For each line in the data below that holds "grey", return a copy.

--- START ---

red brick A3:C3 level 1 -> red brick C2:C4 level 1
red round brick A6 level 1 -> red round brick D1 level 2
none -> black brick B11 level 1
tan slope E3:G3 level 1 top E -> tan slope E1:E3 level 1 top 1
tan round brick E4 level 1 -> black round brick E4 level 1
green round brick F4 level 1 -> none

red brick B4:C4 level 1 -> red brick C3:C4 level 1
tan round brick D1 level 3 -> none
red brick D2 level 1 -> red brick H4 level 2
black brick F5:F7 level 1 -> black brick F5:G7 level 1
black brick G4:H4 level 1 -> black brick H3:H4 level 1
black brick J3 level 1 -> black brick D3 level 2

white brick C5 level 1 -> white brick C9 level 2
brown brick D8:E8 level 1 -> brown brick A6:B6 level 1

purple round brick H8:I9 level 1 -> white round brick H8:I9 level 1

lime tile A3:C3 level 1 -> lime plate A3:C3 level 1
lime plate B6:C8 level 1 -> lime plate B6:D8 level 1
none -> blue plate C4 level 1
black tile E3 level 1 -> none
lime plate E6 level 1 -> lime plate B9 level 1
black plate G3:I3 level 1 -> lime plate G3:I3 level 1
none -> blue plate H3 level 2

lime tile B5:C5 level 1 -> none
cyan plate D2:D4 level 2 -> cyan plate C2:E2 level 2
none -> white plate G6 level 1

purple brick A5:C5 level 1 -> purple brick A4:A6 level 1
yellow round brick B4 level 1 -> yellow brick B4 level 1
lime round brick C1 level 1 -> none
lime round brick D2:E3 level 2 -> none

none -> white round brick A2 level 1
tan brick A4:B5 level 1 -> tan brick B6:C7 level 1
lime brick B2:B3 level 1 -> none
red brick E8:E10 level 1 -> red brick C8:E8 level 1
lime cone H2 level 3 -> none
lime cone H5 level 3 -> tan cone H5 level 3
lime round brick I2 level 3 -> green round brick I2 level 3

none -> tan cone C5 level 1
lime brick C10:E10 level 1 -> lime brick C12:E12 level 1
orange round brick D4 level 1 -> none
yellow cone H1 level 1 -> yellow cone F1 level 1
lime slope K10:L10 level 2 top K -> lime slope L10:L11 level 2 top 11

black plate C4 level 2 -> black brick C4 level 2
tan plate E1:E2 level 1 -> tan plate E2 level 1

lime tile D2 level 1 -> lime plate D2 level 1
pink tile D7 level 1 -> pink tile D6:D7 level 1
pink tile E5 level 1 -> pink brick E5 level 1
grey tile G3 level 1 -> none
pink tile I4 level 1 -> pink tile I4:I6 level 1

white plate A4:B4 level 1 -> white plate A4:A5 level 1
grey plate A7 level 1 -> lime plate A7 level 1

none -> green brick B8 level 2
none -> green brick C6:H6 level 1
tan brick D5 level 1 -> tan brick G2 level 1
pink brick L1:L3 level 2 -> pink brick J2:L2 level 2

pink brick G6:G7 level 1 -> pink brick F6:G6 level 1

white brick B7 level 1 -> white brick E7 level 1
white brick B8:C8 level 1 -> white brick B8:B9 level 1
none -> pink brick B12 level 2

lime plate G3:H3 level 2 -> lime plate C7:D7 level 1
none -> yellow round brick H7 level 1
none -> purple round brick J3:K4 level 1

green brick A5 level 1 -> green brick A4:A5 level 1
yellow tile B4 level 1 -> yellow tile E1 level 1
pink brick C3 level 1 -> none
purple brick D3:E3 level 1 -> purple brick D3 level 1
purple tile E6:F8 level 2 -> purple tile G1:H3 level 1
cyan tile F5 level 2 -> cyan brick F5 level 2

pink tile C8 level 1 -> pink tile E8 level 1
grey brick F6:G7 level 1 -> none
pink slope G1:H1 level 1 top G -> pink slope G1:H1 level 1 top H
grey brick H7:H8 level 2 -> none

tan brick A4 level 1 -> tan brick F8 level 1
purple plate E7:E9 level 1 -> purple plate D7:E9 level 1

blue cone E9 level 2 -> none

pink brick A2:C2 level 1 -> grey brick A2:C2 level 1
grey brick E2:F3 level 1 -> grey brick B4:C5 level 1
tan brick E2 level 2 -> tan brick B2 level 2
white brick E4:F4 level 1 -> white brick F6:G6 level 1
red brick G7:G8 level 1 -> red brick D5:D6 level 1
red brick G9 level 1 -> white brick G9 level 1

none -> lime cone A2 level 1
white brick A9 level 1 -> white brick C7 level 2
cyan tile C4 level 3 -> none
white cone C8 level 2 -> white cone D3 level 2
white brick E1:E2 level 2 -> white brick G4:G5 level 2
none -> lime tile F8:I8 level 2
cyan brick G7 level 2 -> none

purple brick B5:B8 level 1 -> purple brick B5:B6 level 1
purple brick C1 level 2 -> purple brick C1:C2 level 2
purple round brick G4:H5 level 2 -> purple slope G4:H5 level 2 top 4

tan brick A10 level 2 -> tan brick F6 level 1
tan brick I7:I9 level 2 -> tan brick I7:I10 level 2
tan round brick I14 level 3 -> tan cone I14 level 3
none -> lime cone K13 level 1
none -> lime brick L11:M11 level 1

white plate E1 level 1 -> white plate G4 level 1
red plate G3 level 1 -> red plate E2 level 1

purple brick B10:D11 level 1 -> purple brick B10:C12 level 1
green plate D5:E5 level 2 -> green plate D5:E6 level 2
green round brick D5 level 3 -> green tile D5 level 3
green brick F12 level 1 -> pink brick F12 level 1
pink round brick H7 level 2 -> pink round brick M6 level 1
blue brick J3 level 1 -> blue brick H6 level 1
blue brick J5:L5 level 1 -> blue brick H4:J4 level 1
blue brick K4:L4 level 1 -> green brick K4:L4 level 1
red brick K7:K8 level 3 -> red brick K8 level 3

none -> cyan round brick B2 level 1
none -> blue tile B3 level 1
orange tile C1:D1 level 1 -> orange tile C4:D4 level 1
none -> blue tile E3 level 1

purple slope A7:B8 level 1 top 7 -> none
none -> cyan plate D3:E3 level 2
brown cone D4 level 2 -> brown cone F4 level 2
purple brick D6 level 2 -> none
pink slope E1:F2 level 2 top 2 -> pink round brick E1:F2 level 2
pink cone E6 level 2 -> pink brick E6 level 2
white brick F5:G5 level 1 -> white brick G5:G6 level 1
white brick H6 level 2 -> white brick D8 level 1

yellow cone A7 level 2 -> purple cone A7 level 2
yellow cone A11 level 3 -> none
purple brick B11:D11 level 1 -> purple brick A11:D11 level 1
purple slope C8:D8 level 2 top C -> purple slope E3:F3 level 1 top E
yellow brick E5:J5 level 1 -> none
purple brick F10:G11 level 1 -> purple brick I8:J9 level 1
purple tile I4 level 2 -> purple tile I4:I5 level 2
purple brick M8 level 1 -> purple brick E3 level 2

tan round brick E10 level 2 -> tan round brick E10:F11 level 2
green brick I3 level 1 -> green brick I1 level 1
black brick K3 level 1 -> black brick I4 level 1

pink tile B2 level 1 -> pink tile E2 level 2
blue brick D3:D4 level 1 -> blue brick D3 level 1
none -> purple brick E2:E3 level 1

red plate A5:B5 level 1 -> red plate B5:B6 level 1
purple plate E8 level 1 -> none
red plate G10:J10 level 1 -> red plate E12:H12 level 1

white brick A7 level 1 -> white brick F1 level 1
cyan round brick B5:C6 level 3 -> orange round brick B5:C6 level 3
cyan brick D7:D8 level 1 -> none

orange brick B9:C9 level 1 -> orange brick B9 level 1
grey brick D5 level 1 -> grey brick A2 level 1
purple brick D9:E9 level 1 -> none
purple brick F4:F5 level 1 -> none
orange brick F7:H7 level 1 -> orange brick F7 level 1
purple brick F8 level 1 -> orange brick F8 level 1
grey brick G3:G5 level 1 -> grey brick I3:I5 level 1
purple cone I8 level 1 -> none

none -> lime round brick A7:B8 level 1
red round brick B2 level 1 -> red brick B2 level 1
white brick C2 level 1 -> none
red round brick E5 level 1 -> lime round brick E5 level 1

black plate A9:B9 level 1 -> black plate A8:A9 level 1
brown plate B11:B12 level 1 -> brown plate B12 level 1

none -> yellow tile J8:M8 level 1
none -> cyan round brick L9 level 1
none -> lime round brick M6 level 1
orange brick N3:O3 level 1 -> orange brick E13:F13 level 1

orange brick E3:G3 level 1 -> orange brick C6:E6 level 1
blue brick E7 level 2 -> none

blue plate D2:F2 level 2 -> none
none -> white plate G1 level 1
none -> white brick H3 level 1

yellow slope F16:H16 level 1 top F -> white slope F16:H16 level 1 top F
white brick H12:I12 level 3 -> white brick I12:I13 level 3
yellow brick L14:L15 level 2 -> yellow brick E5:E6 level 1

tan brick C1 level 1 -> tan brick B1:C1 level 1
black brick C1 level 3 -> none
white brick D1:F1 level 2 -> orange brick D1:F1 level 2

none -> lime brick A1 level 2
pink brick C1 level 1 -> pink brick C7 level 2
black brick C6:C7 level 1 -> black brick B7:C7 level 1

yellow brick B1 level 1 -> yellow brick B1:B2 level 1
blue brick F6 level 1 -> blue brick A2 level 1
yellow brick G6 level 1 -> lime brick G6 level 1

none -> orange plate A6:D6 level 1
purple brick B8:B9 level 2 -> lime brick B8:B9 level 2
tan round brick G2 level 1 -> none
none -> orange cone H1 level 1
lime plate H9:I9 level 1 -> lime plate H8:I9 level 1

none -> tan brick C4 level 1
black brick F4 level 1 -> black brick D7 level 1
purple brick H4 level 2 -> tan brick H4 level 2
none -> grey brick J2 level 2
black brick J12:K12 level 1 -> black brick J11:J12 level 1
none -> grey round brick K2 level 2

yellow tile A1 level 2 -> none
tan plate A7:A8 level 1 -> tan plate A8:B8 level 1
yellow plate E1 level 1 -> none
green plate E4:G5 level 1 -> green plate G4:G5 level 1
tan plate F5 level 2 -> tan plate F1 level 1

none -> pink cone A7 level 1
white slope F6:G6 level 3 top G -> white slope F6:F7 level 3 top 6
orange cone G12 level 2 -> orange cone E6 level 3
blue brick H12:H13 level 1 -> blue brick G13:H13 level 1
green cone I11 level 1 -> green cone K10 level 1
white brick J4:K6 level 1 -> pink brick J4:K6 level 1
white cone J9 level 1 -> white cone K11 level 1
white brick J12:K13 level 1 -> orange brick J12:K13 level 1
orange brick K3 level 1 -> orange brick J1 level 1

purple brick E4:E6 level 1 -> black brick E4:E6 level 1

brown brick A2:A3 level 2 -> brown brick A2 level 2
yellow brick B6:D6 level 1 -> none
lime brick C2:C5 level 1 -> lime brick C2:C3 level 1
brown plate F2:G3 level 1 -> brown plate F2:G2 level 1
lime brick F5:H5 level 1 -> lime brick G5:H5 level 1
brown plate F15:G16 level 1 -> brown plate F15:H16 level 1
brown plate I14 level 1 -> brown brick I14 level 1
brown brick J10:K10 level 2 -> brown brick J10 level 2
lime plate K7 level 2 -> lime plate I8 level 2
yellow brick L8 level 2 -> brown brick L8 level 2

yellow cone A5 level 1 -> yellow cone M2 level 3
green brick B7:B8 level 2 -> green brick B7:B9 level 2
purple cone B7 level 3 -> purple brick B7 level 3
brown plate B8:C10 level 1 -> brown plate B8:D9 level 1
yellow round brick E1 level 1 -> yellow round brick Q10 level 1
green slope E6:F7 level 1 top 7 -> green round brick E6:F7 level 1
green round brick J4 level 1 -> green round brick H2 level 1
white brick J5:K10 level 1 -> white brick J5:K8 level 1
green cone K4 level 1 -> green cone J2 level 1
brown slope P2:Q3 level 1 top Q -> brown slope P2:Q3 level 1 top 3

--- END ---

Problem solution:
grey tile G3 level 1 -> none
grey plate A7 level 1 -> lime plate A7 level 1
grey brick F6:G7 level 1 -> none
grey brick H7:H8 level 2 -> none
pink brick A2:C2 level 1 -> grey brick A2:C2 level 1
grey brick E2:F3 level 1 -> grey brick B4:C5 level 1
grey brick D5 level 1 -> grey brick A2 level 1
grey brick G3:G5 level 1 -> grey brick I3:I5 level 1
none -> grey brick J2 level 2
none -> grey round brick K2 level 2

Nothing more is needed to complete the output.